- [Task requirements]: The answer must consist of every line in the data below that holds the word "none".

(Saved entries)
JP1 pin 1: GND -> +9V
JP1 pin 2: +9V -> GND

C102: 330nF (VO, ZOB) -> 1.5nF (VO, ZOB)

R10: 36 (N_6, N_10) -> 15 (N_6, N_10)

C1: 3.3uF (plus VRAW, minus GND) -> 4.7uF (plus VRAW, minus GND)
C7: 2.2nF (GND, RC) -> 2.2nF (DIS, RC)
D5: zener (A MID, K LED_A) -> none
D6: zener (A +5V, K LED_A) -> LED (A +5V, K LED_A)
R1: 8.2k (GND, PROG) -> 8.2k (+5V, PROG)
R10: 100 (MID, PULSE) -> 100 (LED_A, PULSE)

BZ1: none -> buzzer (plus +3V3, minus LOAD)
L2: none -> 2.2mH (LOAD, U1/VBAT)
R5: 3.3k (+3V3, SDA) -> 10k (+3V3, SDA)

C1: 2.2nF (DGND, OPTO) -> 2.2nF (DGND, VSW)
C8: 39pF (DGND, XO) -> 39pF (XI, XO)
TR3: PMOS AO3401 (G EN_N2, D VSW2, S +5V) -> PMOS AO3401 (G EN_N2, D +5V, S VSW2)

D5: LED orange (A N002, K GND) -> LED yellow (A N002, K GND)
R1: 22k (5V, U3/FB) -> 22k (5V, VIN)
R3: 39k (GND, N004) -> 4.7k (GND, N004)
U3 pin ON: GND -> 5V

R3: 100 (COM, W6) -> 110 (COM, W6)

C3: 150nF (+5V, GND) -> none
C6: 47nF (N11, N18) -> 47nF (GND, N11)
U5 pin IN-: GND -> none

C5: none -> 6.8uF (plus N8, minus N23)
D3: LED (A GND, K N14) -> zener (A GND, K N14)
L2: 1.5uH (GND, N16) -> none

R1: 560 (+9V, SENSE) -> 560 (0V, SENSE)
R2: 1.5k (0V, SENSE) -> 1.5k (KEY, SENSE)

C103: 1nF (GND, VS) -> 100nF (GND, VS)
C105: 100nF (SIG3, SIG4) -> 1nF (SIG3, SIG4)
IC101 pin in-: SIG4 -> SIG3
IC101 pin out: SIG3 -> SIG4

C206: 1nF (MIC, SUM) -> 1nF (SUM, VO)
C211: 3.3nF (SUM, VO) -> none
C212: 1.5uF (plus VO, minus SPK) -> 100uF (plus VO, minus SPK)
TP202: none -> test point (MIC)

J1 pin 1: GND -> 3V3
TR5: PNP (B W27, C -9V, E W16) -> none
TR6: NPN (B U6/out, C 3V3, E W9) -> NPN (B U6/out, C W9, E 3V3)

- [Written solution]:
D5: zener (A MID, K LED_A) -> none
BZ1: none -> buzzer (plus +3V3, minus LOAD)
L2: none -> 2.2mH (LOAD, U1/VBAT)
C3: 150nF (+5V, GND) -> none
U5 pin IN-: GND -> none
C5: none -> 6.8uF (plus N8, minus N23)
L2: 1.5uH (GND, N16) -> none
C211: 3.3nF (SUM, VO) -> none
TP202: none -> test point (MIC)
TR5: PNP (B W27, C -9V, E W16) -> none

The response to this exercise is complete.